[Entries showing where items appear]
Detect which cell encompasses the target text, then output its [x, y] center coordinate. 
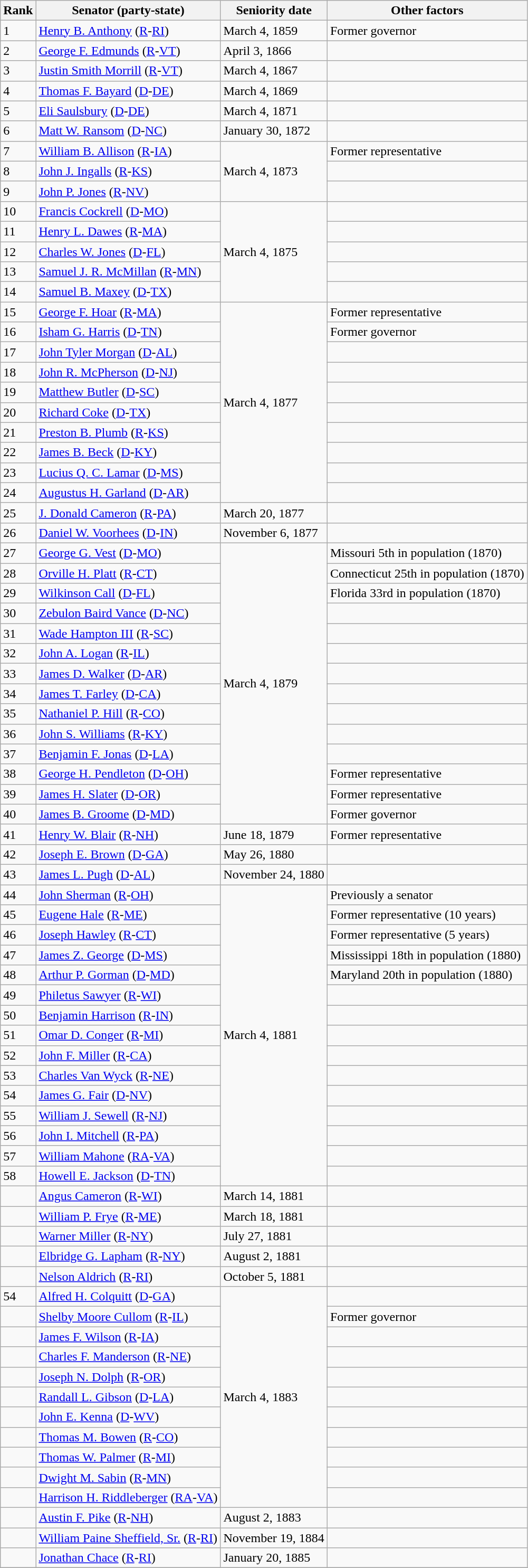
30 [18, 613]
6 [18, 131]
3 [18, 71]
Warner Miller (R-NY) [128, 1235]
Randall L. Gibson (D-LA) [128, 1396]
Charles W. Jones (D-FL) [128, 252]
March 4, 1859 [274, 31]
22 [18, 452]
Arthur P. Gorman (D-MD) [128, 974]
Isham G. Harris (D-TN) [128, 332]
William Paine Sheffield, Sr. (R-RI) [128, 1537]
5 [18, 111]
George F. Hoar (R-MA) [128, 312]
39 [18, 793]
Harrison H. Riddleberger (RA-VA) [128, 1496]
Previously a senator [427, 894]
John S. Williams (R-KY) [128, 733]
August 2, 1883 [274, 1516]
James D. Walker (D-AR) [128, 673]
Austin F. Pike (R-NH) [128, 1516]
Daniel W. Voorhees (D-IN) [128, 532]
November 19, 1884 [274, 1537]
Shelby Moore Cullom (R-IL) [128, 1316]
28 [18, 572]
58 [18, 1175]
March 20, 1877 [274, 512]
55 [18, 1115]
John J. Ingalls (R-KS) [128, 171]
Philetus Sawyer (R-WI) [128, 994]
James G. Fair (D-NV) [128, 1095]
March 4, 1881 [274, 1035]
James T. Farley (D-CA) [128, 693]
57 [18, 1155]
10 [18, 211]
4 [18, 91]
George F. Edmunds (R-VT) [128, 51]
24 [18, 492]
March 4, 1871 [274, 111]
January 30, 1872 [274, 131]
Former representative (10 years) [427, 914]
Zebulon Baird Vance (D-NC) [128, 613]
52 [18, 1054]
19 [18, 392]
Augustus H. Garland (D-AR) [128, 492]
J. Donald Cameron (R-PA) [128, 512]
23 [18, 472]
53 [18, 1074]
John I. Mitchell (R-PA) [128, 1135]
James Z. George (D-MS) [128, 954]
Rank [18, 11]
Richard Coke (D-TX) [128, 412]
Francis Cockrell (D-MO) [128, 211]
42 [18, 853]
March 4, 1869 [274, 91]
8 [18, 171]
31 [18, 633]
Matt W. Ransom (D-NC) [128, 131]
James L. Pugh (D-AL) [128, 873]
38 [18, 773]
48 [18, 974]
9 [18, 191]
27 [18, 552]
17 [18, 352]
March 18, 1881 [274, 1215]
James F. Wilson (R-IA) [128, 1336]
Nelson Aldrich (R-RI) [128, 1275]
Elbridge G. Lapham (R-NY) [128, 1255]
47 [18, 954]
50 [18, 1014]
56 [18, 1135]
11 [18, 231]
12 [18, 252]
August 2, 1881 [274, 1255]
William J. Sewell (R-NJ) [128, 1115]
William Mahone (RA-VA) [128, 1155]
43 [18, 873]
Dwight M. Sabin (R-MN) [128, 1476]
Henry W. Blair (R-NH) [128, 833]
April 3, 1866 [274, 51]
Alfred H. Colquitt (D-GA) [128, 1295]
March 4, 1879 [274, 683]
James B. Groome (D-MD) [128, 813]
Orville H. Platt (R-CT) [128, 572]
November 24, 1880 [274, 873]
Joseph Hawley (R-CT) [128, 934]
40 [18, 813]
Samuel B. Maxey (D-TX) [128, 292]
18 [18, 372]
Senator (party-state) [128, 11]
37 [18, 753]
29 [18, 593]
44 [18, 894]
Benjamin F. Jonas (D-LA) [128, 753]
Henry B. Anthony (R-RI) [128, 31]
Florida 33rd in population (1870) [427, 593]
Wade Hampton III (R-SC) [128, 633]
George G. Vest (D-MO) [128, 552]
John Sherman (R-OH) [128, 894]
Benjamin Harrison (R-IN) [128, 1014]
13 [18, 272]
49 [18, 994]
14 [18, 292]
October 5, 1881 [274, 1275]
33 [18, 673]
15 [18, 312]
36 [18, 733]
Preston B. Plumb (R-KS) [128, 432]
Joseph N. Dolph (R-OR) [128, 1376]
Howell E. Jackson (D-TN) [128, 1175]
Thomas M. Bowen (R-CO) [128, 1436]
Jonathan Chace (R-RI) [128, 1557]
Joseph E. Brown (D-GA) [128, 853]
Angus Cameron (R-WI) [128, 1195]
Maryland 20th in population (1880) [427, 974]
Samuel J. R. McMillan (R-MN) [128, 272]
March 4, 1877 [274, 402]
John F. Miller (R-CA) [128, 1054]
Other factors [427, 11]
Matthew Butler (D-SC) [128, 392]
Missouri 5th in population (1870) [427, 552]
James H. Slater (D-OR) [128, 793]
Nathaniel P. Hill (R-CO) [128, 713]
March 4, 1873 [274, 171]
2 [18, 51]
Charles F. Manderson (R-NE) [128, 1356]
March 14, 1881 [274, 1195]
32 [18, 653]
Connecticut 25th in population (1870) [427, 572]
21 [18, 432]
Eli Saulsbury (D-DE) [128, 111]
John A. Logan (R-IL) [128, 653]
March 4, 1867 [274, 71]
November 6, 1877 [274, 532]
16 [18, 332]
May 26, 1880 [274, 853]
William P. Frye (R-ME) [128, 1215]
William B. Allison (R-IA) [128, 151]
Thomas W. Palmer (R-MI) [128, 1456]
George H. Pendleton (D-OH) [128, 773]
July 27, 1881 [274, 1235]
25 [18, 512]
James B. Beck (D-KY) [128, 452]
45 [18, 914]
35 [18, 713]
March 4, 1875 [274, 251]
John R. McPherson (D-NJ) [128, 372]
John P. Jones (R-NV) [128, 191]
John E. Kenna (D-WV) [128, 1416]
June 18, 1879 [274, 833]
Charles Van Wyck (R-NE) [128, 1074]
Eugene Hale (R-ME) [128, 914]
51 [18, 1034]
Lucius Q. C. Lamar (D-MS) [128, 472]
26 [18, 532]
20 [18, 412]
Wilkinson Call (D-FL) [128, 593]
Omar D. Conger (R-MI) [128, 1034]
7 [18, 151]
46 [18, 934]
Former representative (5 years) [427, 934]
Justin Smith Morrill (R-VT) [128, 71]
January 20, 1885 [274, 1557]
March 4, 1883 [274, 1396]
1 [18, 31]
Henry L. Dawes (R-MA) [128, 231]
Seniority date [274, 11]
Mississippi 18th in population (1880) [427, 954]
34 [18, 693]
John Tyler Morgan (D-AL) [128, 352]
Thomas F. Bayard (D-DE) [128, 91]
41 [18, 833]
Detect which cell encompasses the target text, then output its [X, Y] center coordinate. 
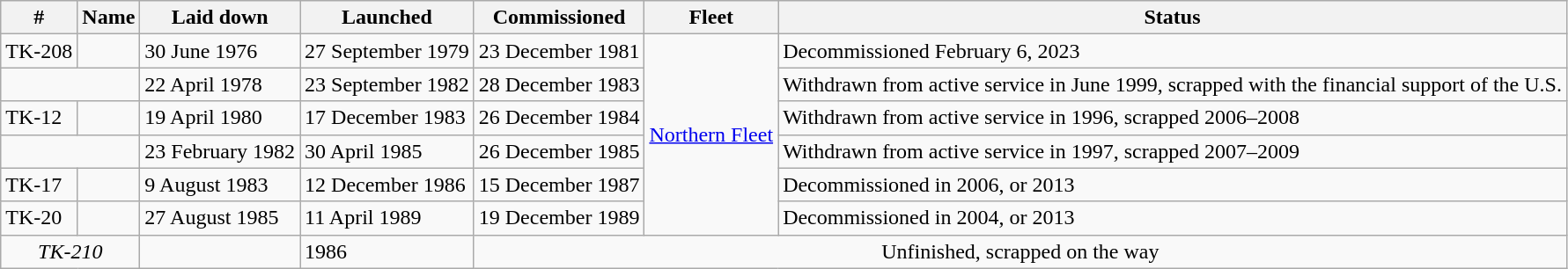
1986 [387, 252]
30 April 1985 [387, 151]
23 February 1982 [220, 151]
11 April 1989 [387, 218]
TK-210 [70, 252]
9 August 1983 [220, 185]
Withdrawn from active service in June 1999, scrapped with the financial support of the U.S. [1173, 85]
22 April 1978 [220, 85]
17 December 1983 [387, 118]
23 December 1981 [559, 51]
Decommissioned February 6, 2023 [1173, 51]
19 December 1989 [559, 218]
TK-12 [39, 118]
Commissioned [559, 18]
19 April 1980 [220, 118]
28 December 1983 [559, 85]
Unfinished, scrapped on the way [1020, 252]
Fleet [711, 18]
12 December 1986 [387, 185]
15 December 1987 [559, 185]
Laid down [220, 18]
26 December 1985 [559, 151]
23 September 1982 [387, 85]
Decommissioned in 2006, or 2013 [1173, 185]
TK-17 [39, 185]
Launched [387, 18]
26 December 1984 [559, 118]
Decommissioned in 2004, or 2013 [1173, 218]
Northern Fleet [711, 135]
Withdrawn from active service in 1996, scrapped 2006–2008 [1173, 118]
27 August 1985 [220, 218]
27 September 1979 [387, 51]
TK-208 [39, 51]
Status [1173, 18]
Name [109, 18]
Withdrawn from active service in 1997, scrapped 2007–2009 [1173, 151]
TK-20 [39, 218]
30 June 1976 [220, 51]
# [39, 18]
Scan for the cell matching the given text and deliver its (x, y) coordinate at center. 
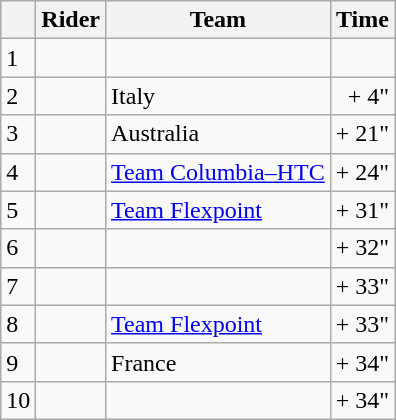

▶ What needs to be done
Copy all of the data above again word for word, but leave out the pictures.

▶ Reply to the exercise
Detect which cell encompasses the target text, then output its [x, y] center coordinate. 
30 [18, 613]
6 [18, 131]
3 [18, 71]
Warner Miller (R-NY) [128, 1235]
Randall L. Gibson (D-LA) [128, 1396]
Charles W. Jones (D-FL) [128, 252]
March 4, 1859 [274, 31]
22 [18, 452]
Arthur P. Gorman (D-MD) [128, 974]
Isham G. Harris (D-TN) [128, 332]
William Paine Sheffield, Sr. (R-RI) [128, 1537]
5 [18, 111]
George F. Hoar (R-MA) [128, 312]
39 [18, 793]
Harrison H. Riddleberger (RA-VA) [128, 1496]
Previously a senator [427, 894]
John S. Williams (R-KY) [128, 733]
August 2, 1883 [274, 1516]
James D. Walker (D-AR) [128, 673]
Austin F. Pike (R-NH) [128, 1516]
Daniel W. Voorhees (D-IN) [128, 532]
November 19, 1884 [274, 1537]
Shelby Moore Cullom (R-IL) [128, 1316]
28 [18, 572]
58 [18, 1175]
March 20, 1877 [274, 512]
55 [18, 1115]
John J. Ingalls (R-KS) [128, 171]
Philetus Sawyer (R-WI) [128, 994]
James G. Fair (D-NV) [128, 1095]
March 4, 1881 [274, 1035]
James T. Farley (D-CA) [128, 693]
57 [18, 1155]
10 [18, 211]
4 [18, 91]
George F. Edmunds (R-VT) [128, 51]
24 [18, 492]
March 4, 1871 [274, 111]
January 30, 1872 [274, 131]
Former representative (10 years) [427, 914]
Zebulon Baird Vance (D-NC) [128, 613]
52 [18, 1054]
19 [18, 392]
Augustus H. Garland (D-AR) [128, 492]
J. Donald Cameron (R-PA) [128, 512]
23 [18, 472]
53 [18, 1074]
John I. Mitchell (R-PA) [128, 1135]
James Z. George (D-MS) [128, 954]
Rank [18, 11]
Richard Coke (D-TX) [128, 412]
Francis Cockrell (D-MO) [128, 211]
42 [18, 853]
March 4, 1869 [274, 91]
8 [18, 171]
31 [18, 633]
Matt W. Ransom (D-NC) [128, 131]
James L. Pugh (D-AL) [128, 873]
38 [18, 773]
48 [18, 974]
9 [18, 191]
27 [18, 552]
17 [18, 352]
March 18, 1881 [274, 1215]
James F. Wilson (R-IA) [128, 1336]
Nelson Aldrich (R-RI) [128, 1275]
Elbridge G. Lapham (R-NY) [128, 1255]
47 [18, 954]
50 [18, 1014]
56 [18, 1135]
11 [18, 231]
12 [18, 252]
August 2, 1881 [274, 1255]
William J. Sewell (R-NJ) [128, 1115]
William Mahone (RA-VA) [128, 1155]
43 [18, 873]
Dwight M. Sabin (R-MN) [128, 1476]
Henry W. Blair (R-NH) [128, 833]
April 3, 1866 [274, 51]
Alfred H. Colquitt (D-GA) [128, 1295]
March 4, 1879 [274, 683]
James B. Groome (D-MD) [128, 813]
Orville H. Platt (R-CT) [128, 572]
November 24, 1880 [274, 873]
Joseph Hawley (R-CT) [128, 934]
40 [18, 813]
Samuel B. Maxey (D-TX) [128, 292]
18 [18, 372]
Senator (party-state) [128, 11]
37 [18, 753]
29 [18, 593]
44 [18, 894]
Benjamin F. Jonas (D-LA) [128, 753]
Henry B. Anthony (R-RI) [128, 31]
Florida 33rd in population (1870) [427, 593]
Wade Hampton III (R-SC) [128, 633]
George G. Vest (D-MO) [128, 552]
John Sherman (R-OH) [128, 894]
Benjamin Harrison (R-IN) [128, 1014]
13 [18, 272]
49 [18, 994]
14 [18, 292]
October 5, 1881 [274, 1275]
33 [18, 673]
15 [18, 312]
36 [18, 733]
Preston B. Plumb (R-KS) [128, 432]
Joseph N. Dolph (R-OR) [128, 1376]
Howell E. Jackson (D-TN) [128, 1175]
Thomas M. Bowen (R-CO) [128, 1436]
Jonathan Chace (R-RI) [128, 1557]
Joseph E. Brown (D-GA) [128, 853]
Angus Cameron (R-WI) [128, 1195]
Maryland 20th in population (1880) [427, 974]
Samuel J. R. McMillan (R-MN) [128, 272]
March 4, 1877 [274, 402]
John F. Miller (R-CA) [128, 1054]
Other factors [427, 11]
Matthew Butler (D-SC) [128, 392]
Missouri 5th in population (1870) [427, 552]
James H. Slater (D-OR) [128, 793]
Nathaniel P. Hill (R-CO) [128, 713]
March 4, 1873 [274, 171]
2 [18, 51]
Charles F. Manderson (R-NE) [128, 1356]
March 14, 1881 [274, 1195]
32 [18, 653]
Connecticut 25th in population (1870) [427, 572]
21 [18, 432]
Eli Saulsbury (D-DE) [128, 111]
John A. Logan (R-IL) [128, 653]
March 4, 1867 [274, 71]
November 6, 1877 [274, 532]
16 [18, 332]
May 26, 1880 [274, 853]
William P. Frye (R-ME) [128, 1215]
William B. Allison (R-IA) [128, 151]
Thomas W. Palmer (R-MI) [128, 1456]
George H. Pendleton (D-OH) [128, 773]
July 27, 1881 [274, 1235]
25 [18, 512]
James B. Beck (D-KY) [128, 452]
45 [18, 914]
35 [18, 713]
March 4, 1875 [274, 251]
John R. McPherson (D-NJ) [128, 372]
John P. Jones (R-NV) [128, 191]
John E. Kenna (D-WV) [128, 1416]
June 18, 1879 [274, 833]
Charles Van Wyck (R-NE) [128, 1074]
Eugene Hale (R-ME) [128, 914]
51 [18, 1034]
Lucius Q. C. Lamar (D-MS) [128, 472]
26 [18, 532]
20 [18, 412]
Wilkinson Call (D-FL) [128, 593]
Omar D. Conger (R-MI) [128, 1034]
7 [18, 151]
46 [18, 934]
Former representative (5 years) [427, 934]
Justin Smith Morrill (R-VT) [128, 71]
January 20, 1885 [274, 1557]
March 4, 1883 [274, 1396]
1 [18, 31]
Henry L. Dawes (R-MA) [128, 231]
Seniority date [274, 11]
Mississippi 18th in population (1880) [427, 954]
34 [18, 693]
John Tyler Morgan (D-AL) [128, 352]
Thomas F. Bayard (D-DE) [128, 91]
41 [18, 833]
Detect which cell encompasses the target text, then output its [X, Y] center coordinate. 
1986 [387, 252]
30 April 1985 [387, 151]
23 February 1982 [220, 151]
11 April 1989 [387, 218]
TK-210 [70, 252]
9 August 1983 [220, 185]
Withdrawn from active service in June 1999, scrapped with the financial support of the U.S. [1173, 85]
22 April 1978 [220, 85]
17 December 1983 [387, 118]
23 December 1981 [559, 51]
Decommissioned February 6, 2023 [1173, 51]
19 December 1989 [559, 218]
TK-12 [39, 118]
Commissioned [559, 18]
19 April 1980 [220, 118]
28 December 1983 [559, 85]
Unfinished, scrapped on the way [1020, 252]
Fleet [711, 18]
12 December 1986 [387, 185]
15 December 1987 [559, 185]
Laid down [220, 18]
26 December 1985 [559, 151]
23 September 1982 [387, 85]
Decommissioned in 2006, or 2013 [1173, 185]
TK-17 [39, 185]
Launched [387, 18]
26 December 1984 [559, 118]
Decommissioned in 2004, or 2013 [1173, 218]
Northern Fleet [711, 135]
Withdrawn from active service in 1996, scrapped 2006–2008 [1173, 118]
27 August 1985 [220, 218]
27 September 1979 [387, 51]
TK-208 [39, 51]
Status [1173, 18]
Name [109, 18]
Withdrawn from active service in 1997, scrapped 2007–2009 [1173, 151]
TK-20 [39, 218]
30 June 1976 [220, 51]
# [39, 18]
Scan for the cell matching the given text and deliver its (x, y) coordinate at center. 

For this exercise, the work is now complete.